> **Exercise prompt**: Please give all of the data again, character for character, and drop the pictures.

> **Exercise data**:
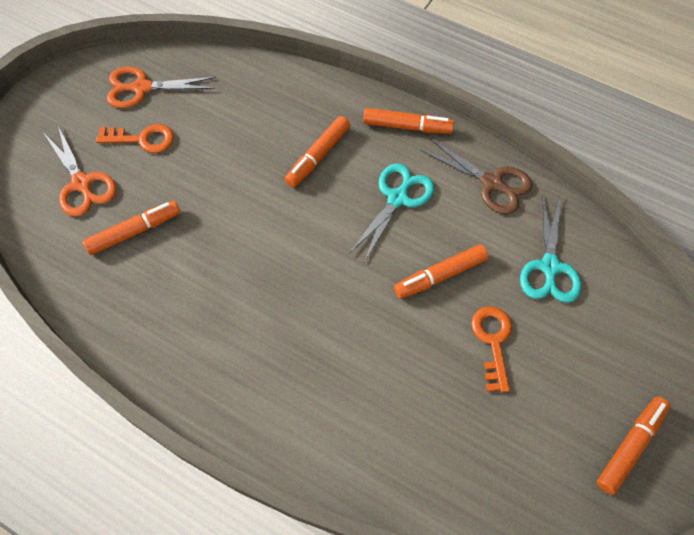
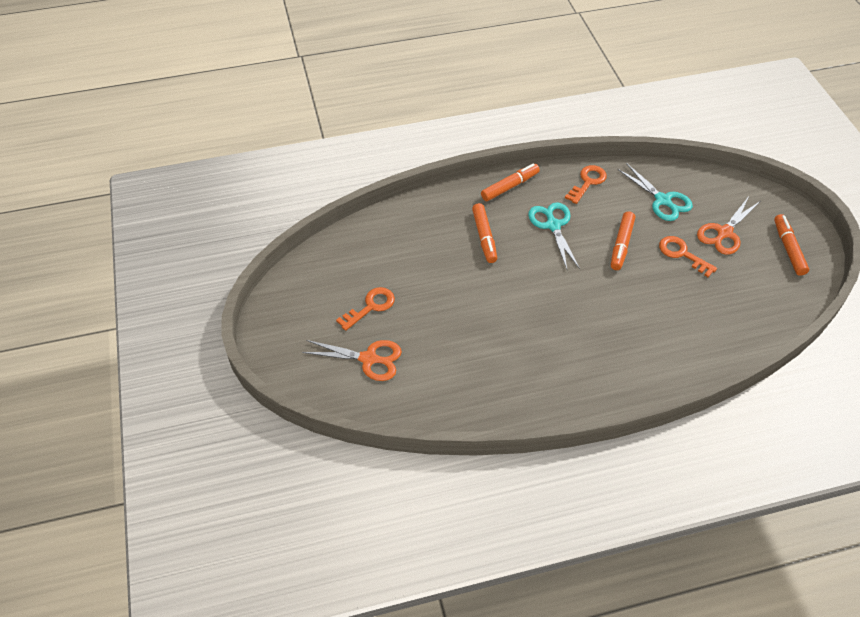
camera: 45 degrees left, 10 degrees down
(135, 231) = (438, 356): orange marker -> none
(141, 88) = (328, 280): orange scissors -> orange scissors (724, 233)
(492, 183) = (587, 182): brown scissors -> orange key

> **Response to this task**:
camera: 45 degrees left, 10 degrees down
(135, 231) = (438, 356): orange marker -> none
(141, 88) = (328, 280): orange scissors -> orange scissors (724, 233)
(492, 183) = (587, 182): brown scissors -> orange key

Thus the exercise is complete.